When you reach the line with "none -> red brick H4:H5 level 1" in the data below, begin printing lines exactly, and stop once the line with "orange brick B1:B2" has been printed.

----------

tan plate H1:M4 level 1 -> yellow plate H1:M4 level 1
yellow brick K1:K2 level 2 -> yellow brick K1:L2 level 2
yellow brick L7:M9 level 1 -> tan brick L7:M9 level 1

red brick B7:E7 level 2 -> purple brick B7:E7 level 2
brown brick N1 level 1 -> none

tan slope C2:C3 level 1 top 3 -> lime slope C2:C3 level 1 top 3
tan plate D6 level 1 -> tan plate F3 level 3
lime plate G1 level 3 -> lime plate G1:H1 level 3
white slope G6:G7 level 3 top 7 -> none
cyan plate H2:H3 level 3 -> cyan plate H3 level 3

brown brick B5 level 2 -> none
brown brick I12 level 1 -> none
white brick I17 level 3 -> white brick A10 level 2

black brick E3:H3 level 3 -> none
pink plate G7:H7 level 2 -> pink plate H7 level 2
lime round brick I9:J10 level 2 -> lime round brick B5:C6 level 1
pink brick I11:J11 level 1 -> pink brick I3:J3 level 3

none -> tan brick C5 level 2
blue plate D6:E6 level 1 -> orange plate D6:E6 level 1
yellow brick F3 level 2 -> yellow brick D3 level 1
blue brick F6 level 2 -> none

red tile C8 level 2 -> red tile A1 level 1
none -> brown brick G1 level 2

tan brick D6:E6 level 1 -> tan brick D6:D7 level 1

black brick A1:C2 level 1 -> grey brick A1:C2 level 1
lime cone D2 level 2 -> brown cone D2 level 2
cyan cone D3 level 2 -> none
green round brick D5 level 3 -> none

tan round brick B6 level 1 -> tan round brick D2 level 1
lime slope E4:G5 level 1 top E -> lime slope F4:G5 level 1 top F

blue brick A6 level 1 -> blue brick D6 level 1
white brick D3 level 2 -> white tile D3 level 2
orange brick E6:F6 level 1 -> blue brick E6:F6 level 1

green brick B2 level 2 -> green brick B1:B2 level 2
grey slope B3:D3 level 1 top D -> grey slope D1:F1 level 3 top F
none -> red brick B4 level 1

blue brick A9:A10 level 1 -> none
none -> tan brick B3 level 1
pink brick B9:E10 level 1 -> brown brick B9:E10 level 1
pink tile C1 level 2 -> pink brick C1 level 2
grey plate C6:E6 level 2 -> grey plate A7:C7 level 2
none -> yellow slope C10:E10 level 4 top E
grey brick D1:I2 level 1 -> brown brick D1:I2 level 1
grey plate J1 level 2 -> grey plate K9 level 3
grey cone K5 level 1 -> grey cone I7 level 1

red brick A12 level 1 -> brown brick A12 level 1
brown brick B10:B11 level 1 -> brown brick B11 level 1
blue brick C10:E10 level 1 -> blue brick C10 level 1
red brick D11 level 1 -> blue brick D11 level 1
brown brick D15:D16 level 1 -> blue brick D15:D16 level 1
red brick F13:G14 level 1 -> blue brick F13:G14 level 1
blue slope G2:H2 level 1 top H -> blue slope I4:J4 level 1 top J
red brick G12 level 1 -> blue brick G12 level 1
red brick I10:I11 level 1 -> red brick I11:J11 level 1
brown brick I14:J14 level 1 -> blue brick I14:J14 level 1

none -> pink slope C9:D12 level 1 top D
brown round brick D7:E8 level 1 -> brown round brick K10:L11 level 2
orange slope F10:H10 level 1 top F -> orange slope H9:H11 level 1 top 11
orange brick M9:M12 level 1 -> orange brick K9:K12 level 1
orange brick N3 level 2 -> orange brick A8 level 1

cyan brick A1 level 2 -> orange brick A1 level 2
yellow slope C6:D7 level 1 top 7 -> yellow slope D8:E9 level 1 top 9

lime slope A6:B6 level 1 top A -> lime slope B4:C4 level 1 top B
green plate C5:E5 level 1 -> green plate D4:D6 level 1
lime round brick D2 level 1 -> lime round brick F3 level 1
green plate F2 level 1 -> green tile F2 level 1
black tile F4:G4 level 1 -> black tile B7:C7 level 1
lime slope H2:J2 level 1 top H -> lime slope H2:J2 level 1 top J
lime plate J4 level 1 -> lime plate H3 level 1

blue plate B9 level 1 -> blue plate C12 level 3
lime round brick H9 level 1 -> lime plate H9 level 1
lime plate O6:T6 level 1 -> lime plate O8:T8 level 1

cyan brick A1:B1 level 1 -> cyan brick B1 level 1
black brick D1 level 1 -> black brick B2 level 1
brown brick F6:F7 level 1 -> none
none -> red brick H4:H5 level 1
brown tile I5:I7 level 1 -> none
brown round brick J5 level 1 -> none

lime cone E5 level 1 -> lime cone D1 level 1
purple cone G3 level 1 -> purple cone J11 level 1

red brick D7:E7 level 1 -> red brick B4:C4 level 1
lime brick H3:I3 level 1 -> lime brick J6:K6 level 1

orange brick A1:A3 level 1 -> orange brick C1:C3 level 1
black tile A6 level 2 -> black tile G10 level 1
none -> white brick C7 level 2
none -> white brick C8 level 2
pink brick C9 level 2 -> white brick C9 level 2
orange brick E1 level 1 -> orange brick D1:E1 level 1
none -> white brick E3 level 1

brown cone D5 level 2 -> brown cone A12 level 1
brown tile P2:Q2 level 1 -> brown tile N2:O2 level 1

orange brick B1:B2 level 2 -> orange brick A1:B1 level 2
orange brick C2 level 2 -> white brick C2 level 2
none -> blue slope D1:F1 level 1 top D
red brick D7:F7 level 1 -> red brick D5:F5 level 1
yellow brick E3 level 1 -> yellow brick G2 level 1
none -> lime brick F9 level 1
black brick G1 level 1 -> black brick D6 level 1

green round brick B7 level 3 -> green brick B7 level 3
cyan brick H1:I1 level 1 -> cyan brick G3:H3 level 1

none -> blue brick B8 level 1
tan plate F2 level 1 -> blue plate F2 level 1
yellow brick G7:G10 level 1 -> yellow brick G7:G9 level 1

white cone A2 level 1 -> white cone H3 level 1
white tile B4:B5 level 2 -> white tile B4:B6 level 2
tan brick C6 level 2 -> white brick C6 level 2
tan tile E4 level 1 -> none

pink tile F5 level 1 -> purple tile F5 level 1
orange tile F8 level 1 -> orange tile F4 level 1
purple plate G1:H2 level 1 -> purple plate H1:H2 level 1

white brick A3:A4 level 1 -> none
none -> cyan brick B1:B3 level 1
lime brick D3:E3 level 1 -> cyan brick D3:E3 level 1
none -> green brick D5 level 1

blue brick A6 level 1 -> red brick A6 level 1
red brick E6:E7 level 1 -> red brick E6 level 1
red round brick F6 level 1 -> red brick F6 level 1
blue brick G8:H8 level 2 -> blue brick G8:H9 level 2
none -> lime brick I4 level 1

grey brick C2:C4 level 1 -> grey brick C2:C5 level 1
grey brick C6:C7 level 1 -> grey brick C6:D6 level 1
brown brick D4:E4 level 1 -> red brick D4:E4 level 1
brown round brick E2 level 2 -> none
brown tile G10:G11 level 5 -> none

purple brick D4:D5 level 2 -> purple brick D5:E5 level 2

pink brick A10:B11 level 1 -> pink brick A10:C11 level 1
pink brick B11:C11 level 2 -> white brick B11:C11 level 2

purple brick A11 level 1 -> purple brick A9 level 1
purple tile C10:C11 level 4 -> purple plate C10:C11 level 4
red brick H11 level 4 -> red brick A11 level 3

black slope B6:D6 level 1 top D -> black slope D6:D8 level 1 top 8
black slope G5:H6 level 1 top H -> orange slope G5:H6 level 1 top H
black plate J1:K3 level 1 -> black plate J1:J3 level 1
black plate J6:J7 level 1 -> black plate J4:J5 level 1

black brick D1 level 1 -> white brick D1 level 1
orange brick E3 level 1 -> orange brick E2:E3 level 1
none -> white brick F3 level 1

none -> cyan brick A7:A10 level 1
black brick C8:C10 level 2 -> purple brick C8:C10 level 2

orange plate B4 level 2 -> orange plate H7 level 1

----------

Answer below:
none -> red brick H4:H5 level 1
brown tile I5:I7 level 1 -> none
brown round brick J5 level 1 -> none

lime cone E5 level 1 -> lime cone D1 level 1
purple cone G3 level 1 -> purple cone J11 level 1

red brick D7:E7 level 1 -> red brick B4:C4 level 1
lime brick H3:I3 level 1 -> lime brick J6:K6 level 1

orange brick A1:A3 level 1 -> orange brick C1:C3 level 1
black tile A6 level 2 -> black tile G10 level 1
none -> white brick C7 level 2
none -> white brick C8 level 2
pink brick C9 level 2 -> white brick C9 level 2
orange brick E1 level 1 -> orange brick D1:E1 level 1
none -> white brick E3 level 1

brown cone D5 level 2 -> brown cone A12 level 1
brown tile P2:Q2 level 1 -> brown tile N2:O2 level 1

orange brick B1:B2 level 2 -> orange brick A1:B1 level 2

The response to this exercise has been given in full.